* [ACTIVITY]
A stretch of the entries below is to be set down exactly, running from the line with "none -> orange cone A1 level 1" through the line with "white tile G7", both included, and no other line.

* [PROVIDED MATERIAL]
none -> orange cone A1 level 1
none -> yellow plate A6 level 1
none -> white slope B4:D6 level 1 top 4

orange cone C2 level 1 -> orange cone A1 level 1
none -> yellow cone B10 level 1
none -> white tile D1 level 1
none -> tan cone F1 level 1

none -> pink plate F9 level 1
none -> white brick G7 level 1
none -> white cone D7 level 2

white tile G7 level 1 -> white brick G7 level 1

* * *

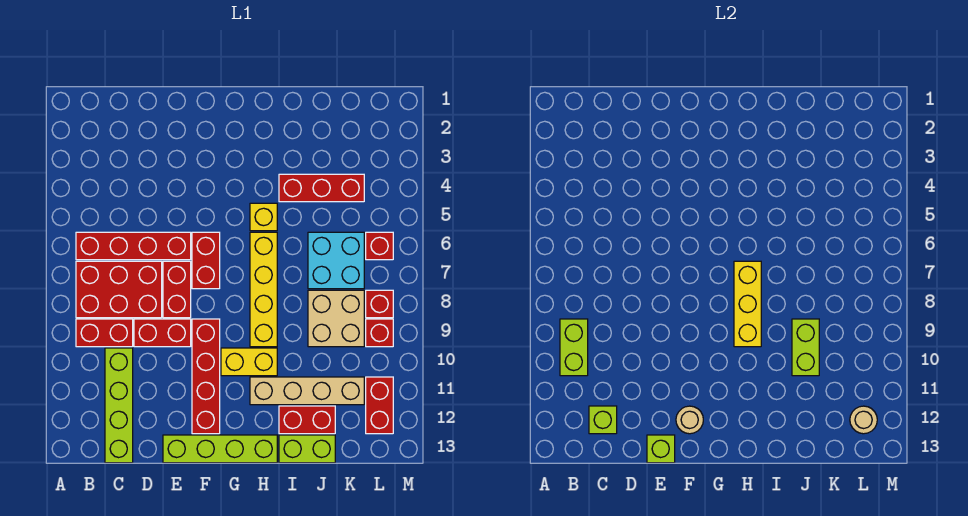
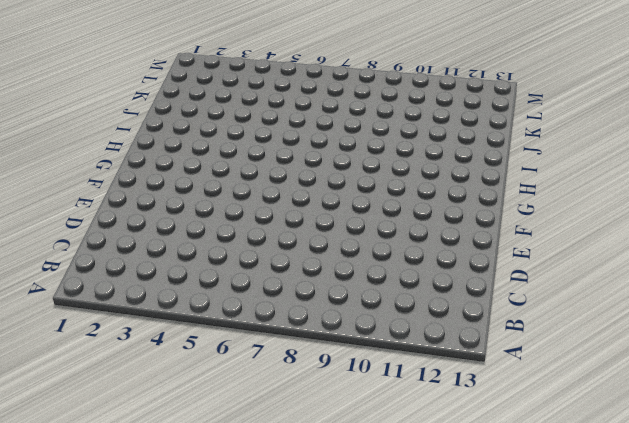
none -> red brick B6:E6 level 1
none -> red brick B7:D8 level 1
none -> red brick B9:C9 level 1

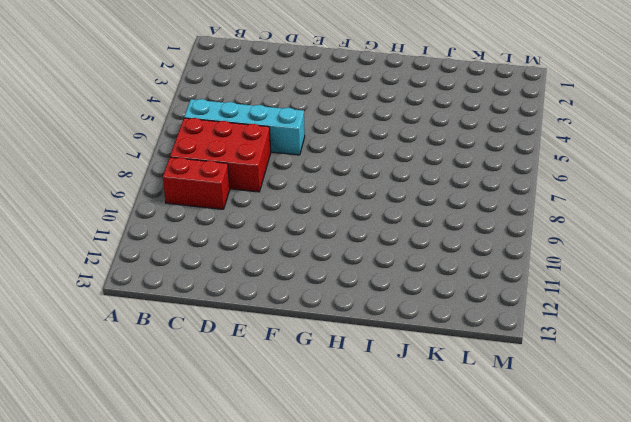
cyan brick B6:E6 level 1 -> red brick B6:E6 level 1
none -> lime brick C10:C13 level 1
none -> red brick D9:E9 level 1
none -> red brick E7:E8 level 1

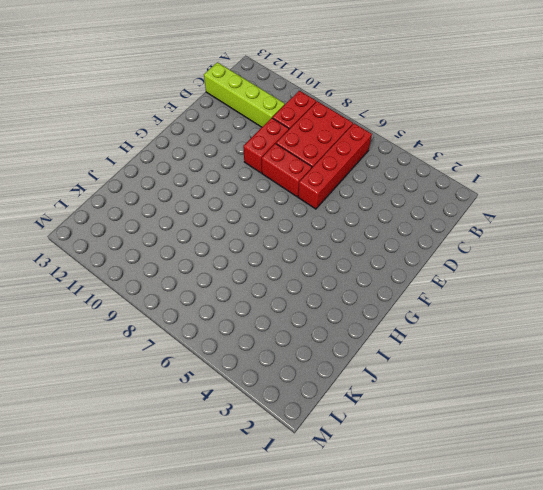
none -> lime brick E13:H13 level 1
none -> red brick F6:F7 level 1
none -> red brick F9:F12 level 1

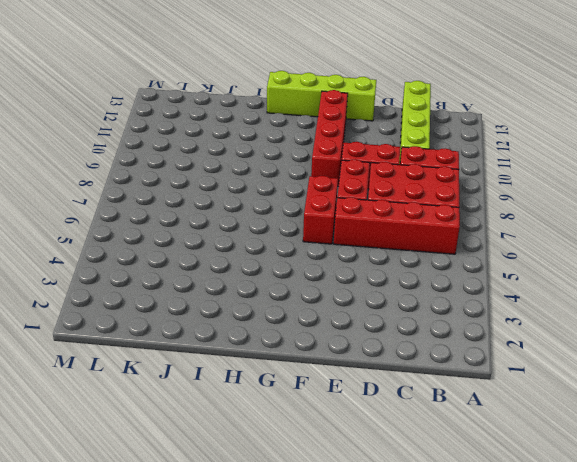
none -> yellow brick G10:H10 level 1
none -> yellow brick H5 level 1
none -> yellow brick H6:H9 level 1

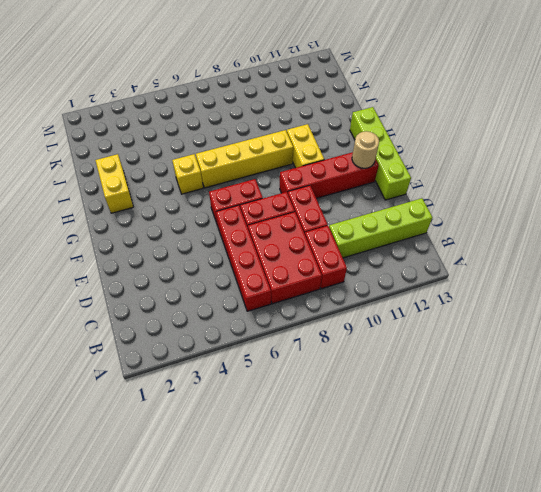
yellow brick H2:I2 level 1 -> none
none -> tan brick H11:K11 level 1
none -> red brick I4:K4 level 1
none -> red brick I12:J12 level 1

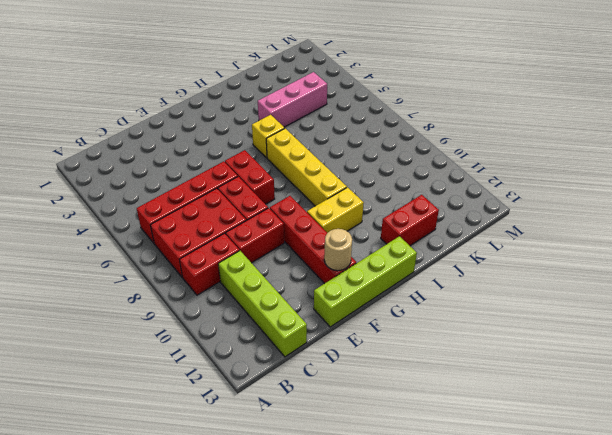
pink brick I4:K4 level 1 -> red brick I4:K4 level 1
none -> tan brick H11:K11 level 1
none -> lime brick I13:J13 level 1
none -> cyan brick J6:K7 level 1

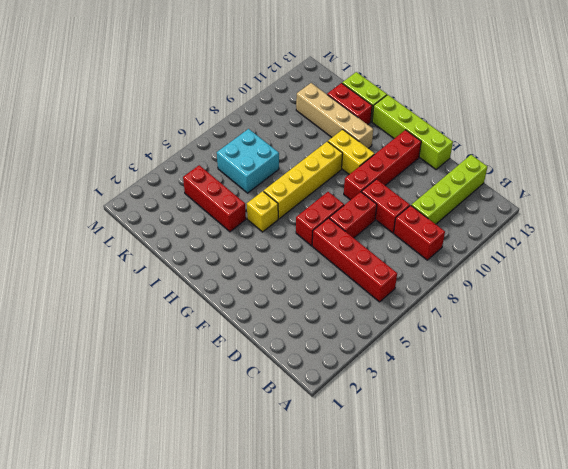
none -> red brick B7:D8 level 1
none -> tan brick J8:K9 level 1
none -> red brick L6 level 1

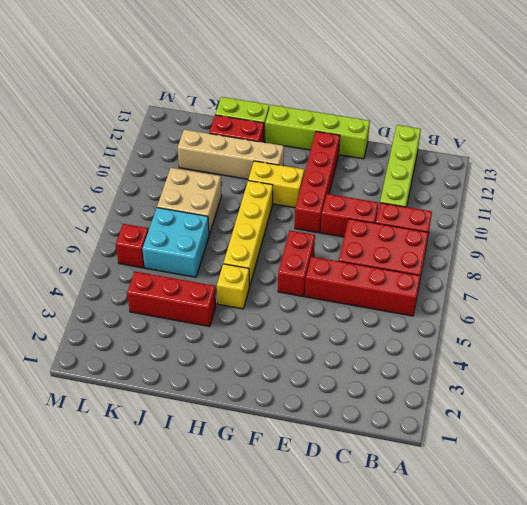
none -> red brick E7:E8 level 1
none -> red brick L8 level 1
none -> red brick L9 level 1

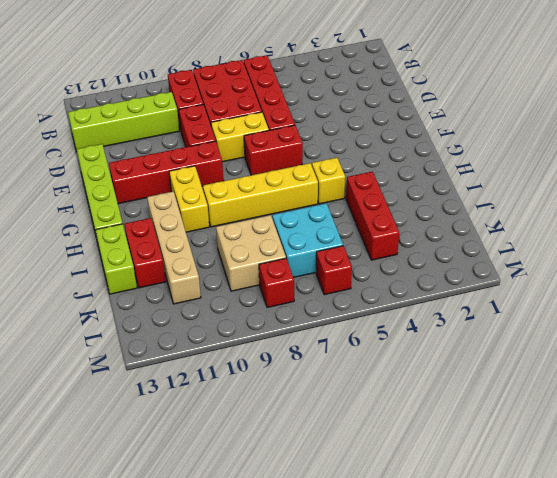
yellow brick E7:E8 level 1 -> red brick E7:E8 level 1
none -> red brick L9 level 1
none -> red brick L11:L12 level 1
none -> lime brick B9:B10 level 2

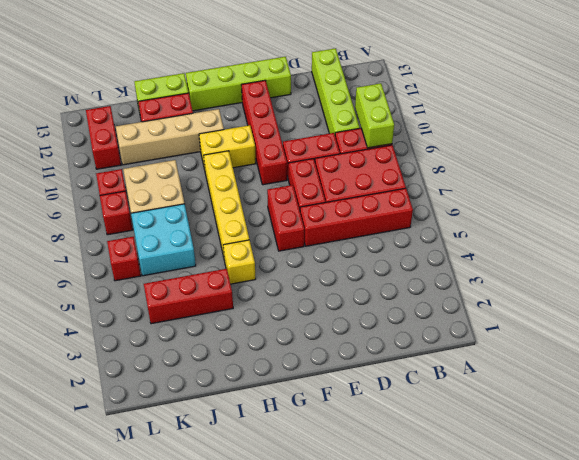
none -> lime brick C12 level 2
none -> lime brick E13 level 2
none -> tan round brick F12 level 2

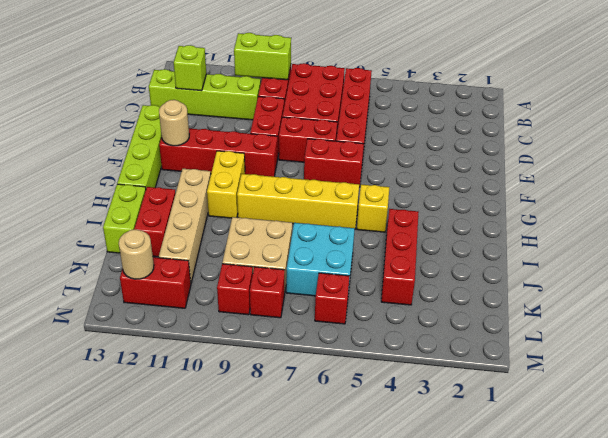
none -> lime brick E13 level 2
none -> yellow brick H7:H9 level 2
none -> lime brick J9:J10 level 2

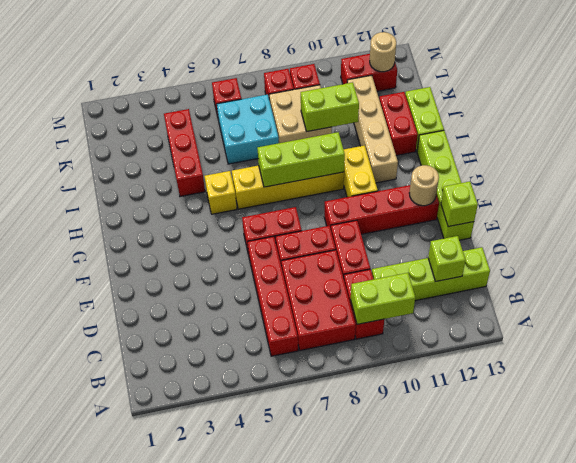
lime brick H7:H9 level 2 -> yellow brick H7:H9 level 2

...

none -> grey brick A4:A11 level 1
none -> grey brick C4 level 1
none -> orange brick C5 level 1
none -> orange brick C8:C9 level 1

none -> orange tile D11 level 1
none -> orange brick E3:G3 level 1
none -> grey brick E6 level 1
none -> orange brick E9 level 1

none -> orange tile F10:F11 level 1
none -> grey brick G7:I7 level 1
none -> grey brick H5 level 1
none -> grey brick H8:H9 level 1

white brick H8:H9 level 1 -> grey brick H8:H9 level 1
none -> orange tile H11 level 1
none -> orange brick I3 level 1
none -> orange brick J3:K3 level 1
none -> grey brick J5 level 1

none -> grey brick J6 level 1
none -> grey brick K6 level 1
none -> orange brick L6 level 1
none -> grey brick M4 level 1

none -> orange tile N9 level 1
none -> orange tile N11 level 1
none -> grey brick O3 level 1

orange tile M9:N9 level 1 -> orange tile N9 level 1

* [TASK SOLUTION]
none -> orange cone A1 level 1
none -> yellow plate A6 level 1
none -> white slope B4:D6 level 1 top 4

orange cone C2 level 1 -> orange cone A1 level 1
none -> yellow cone B10 level 1
none -> white tile D1 level 1
none -> tan cone F1 level 1

none -> pink plate F9 level 1
none -> white brick G7 level 1
none -> white cone D7 level 2

white tile G7 level 1 -> white brick G7 level 1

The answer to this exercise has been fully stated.